▶ **WHAT TO PRODUCE**
What follows is a set of records; repeat them exactly, without the pictures.

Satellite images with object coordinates
-*-*-

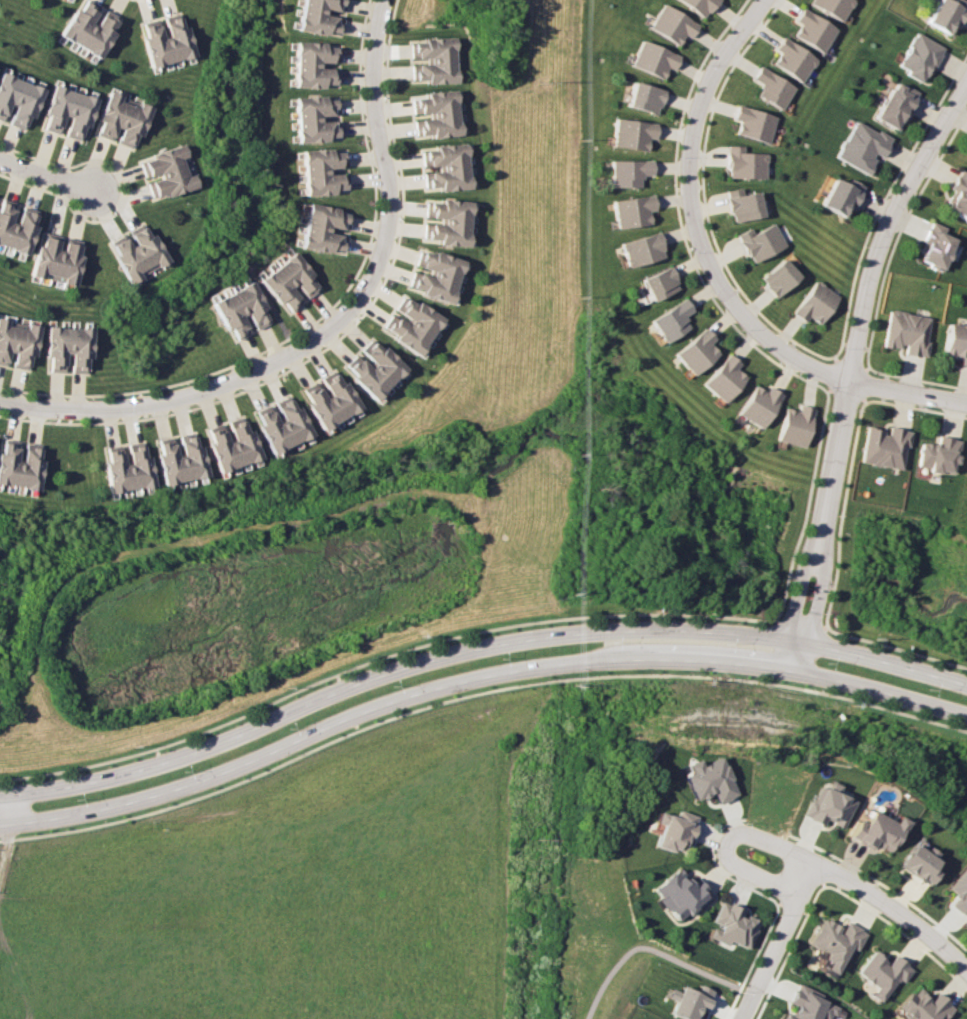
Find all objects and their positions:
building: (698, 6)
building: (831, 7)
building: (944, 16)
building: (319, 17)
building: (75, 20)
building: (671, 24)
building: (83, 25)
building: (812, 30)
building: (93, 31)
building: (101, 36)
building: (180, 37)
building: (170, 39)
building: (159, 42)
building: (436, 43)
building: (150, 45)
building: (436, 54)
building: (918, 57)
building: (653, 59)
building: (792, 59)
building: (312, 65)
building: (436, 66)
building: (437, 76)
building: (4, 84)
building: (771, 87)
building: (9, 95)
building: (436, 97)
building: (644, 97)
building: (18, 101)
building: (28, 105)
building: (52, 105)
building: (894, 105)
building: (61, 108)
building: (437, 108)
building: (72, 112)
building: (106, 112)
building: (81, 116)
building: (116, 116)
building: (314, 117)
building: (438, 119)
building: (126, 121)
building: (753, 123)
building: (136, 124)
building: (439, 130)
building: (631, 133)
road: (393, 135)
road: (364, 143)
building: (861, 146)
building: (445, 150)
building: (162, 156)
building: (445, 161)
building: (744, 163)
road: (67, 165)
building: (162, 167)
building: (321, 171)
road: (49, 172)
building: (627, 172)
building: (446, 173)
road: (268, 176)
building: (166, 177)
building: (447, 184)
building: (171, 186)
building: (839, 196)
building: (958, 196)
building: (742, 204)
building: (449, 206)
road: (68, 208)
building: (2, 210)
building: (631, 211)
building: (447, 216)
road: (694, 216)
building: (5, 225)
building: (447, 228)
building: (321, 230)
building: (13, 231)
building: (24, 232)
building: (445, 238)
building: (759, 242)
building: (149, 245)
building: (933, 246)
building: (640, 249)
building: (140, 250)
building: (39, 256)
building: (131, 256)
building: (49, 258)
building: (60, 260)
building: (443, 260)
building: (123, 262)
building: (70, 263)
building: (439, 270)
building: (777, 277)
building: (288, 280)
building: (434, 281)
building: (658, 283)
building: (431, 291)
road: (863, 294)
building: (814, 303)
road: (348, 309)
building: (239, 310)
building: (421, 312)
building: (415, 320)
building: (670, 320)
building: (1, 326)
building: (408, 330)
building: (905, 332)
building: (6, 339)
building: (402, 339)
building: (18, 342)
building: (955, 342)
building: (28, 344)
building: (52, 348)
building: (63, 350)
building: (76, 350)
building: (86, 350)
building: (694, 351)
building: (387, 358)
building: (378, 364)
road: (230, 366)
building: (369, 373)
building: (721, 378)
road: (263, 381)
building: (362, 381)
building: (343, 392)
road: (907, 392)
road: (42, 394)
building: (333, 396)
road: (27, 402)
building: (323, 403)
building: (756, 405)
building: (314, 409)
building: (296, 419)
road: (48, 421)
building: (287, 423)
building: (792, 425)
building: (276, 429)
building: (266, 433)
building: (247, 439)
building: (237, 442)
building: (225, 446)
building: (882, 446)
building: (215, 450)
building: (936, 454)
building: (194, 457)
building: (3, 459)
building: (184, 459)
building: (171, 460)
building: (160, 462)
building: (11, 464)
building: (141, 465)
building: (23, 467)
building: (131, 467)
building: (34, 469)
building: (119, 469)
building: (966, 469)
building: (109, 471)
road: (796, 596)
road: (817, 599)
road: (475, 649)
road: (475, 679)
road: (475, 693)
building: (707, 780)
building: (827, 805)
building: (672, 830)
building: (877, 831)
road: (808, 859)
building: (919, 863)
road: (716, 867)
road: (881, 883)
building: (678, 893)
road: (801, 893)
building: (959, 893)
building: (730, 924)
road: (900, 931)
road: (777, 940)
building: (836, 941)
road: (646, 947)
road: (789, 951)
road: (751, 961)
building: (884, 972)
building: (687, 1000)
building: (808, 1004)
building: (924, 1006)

-*-*-

▶ **SOLUTION**
Find all objects and their positions:
building: (698, 6)
building: (831, 7)
building: (944, 16)
building: (319, 17)
building: (75, 20)
building: (671, 24)
building: (83, 25)
building: (812, 30)
building: (93, 31)
building: (101, 36)
building: (180, 37)
building: (170, 39)
building: (159, 42)
building: (436, 43)
building: (150, 45)
building: (436, 54)
building: (918, 57)
building: (653, 59)
building: (792, 59)
building: (312, 65)
building: (436, 66)
building: (437, 76)
building: (4, 84)
building: (771, 87)
building: (9, 95)
building: (436, 97)
building: (644, 97)
building: (18, 101)
building: (28, 105)
building: (52, 105)
building: (894, 105)
building: (61, 108)
building: (437, 108)
building: (72, 112)
building: (106, 112)
building: (81, 116)
building: (116, 116)
building: (314, 117)
building: (438, 119)
building: (126, 121)
building: (753, 123)
building: (136, 124)
building: (439, 130)
building: (631, 133)
road: (393, 135)
road: (364, 143)
building: (861, 146)
building: (445, 150)
building: (162, 156)
building: (445, 161)
building: (744, 163)
road: (67, 165)
building: (162, 167)
building: (321, 171)
road: (49, 172)
building: (627, 172)
building: (446, 173)
road: (268, 176)
building: (166, 177)
building: (447, 184)
building: (171, 186)
building: (839, 196)
building: (958, 196)
building: (742, 204)
building: (449, 206)
road: (68, 208)
building: (2, 210)
building: (631, 211)
building: (447, 216)
road: (694, 216)
building: (5, 225)
building: (447, 228)
building: (321, 230)
building: (13, 231)
building: (24, 232)
building: (445, 238)
building: (759, 242)
building: (149, 245)
building: (933, 246)
building: (640, 249)
building: (140, 250)
building: (39, 256)
building: (131, 256)
building: (49, 258)
building: (60, 260)
building: (443, 260)
building: (123, 262)
building: (70, 263)
building: (439, 270)
building: (777, 277)
building: (288, 280)
building: (434, 281)
building: (658, 283)
building: (431, 291)
road: (863, 294)
building: (814, 303)
road: (348, 309)
building: (239, 310)
building: (421, 312)
building: (415, 320)
building: (670, 320)
building: (1, 326)
building: (408, 330)
building: (905, 332)
building: (6, 339)
building: (402, 339)
building: (18, 342)
building: (955, 342)
building: (28, 344)
building: (52, 348)
building: (63, 350)
building: (76, 350)
building: (86, 350)
building: (694, 351)
building: (387, 358)
building: (378, 364)
road: (230, 366)
building: (369, 373)
building: (721, 378)
road: (263, 381)
building: (362, 381)
building: (343, 392)
road: (907, 392)
road: (42, 394)
building: (333, 396)
road: (27, 402)
building: (323, 403)
building: (756, 405)
building: (314, 409)
building: (296, 419)
road: (48, 421)
building: (287, 423)
building: (792, 425)
building: (276, 429)
building: (266, 433)
building: (247, 439)
building: (237, 442)
building: (225, 446)
building: (882, 446)
building: (215, 450)
building: (936, 454)
building: (194, 457)
building: (3, 459)
building: (184, 459)
building: (171, 460)
building: (160, 462)
building: (11, 464)
building: (141, 465)
building: (23, 467)
building: (131, 467)
building: (34, 469)
building: (119, 469)
building: (966, 469)
building: (109, 471)
road: (796, 596)
road: (817, 599)
road: (475, 649)
road: (475, 679)
road: (475, 693)
building: (707, 780)
building: (827, 805)
building: (672, 830)
building: (877, 831)
road: (808, 859)
building: (919, 863)
road: (716, 867)
road: (881, 883)
building: (678, 893)
road: (801, 893)
building: (959, 893)
building: (730, 924)
road: (900, 931)
road: (777, 940)
building: (836, 941)
road: (646, 947)
road: (789, 951)
road: (751, 961)
building: (884, 972)
building: (687, 1000)
building: (808, 1004)
building: (924, 1006)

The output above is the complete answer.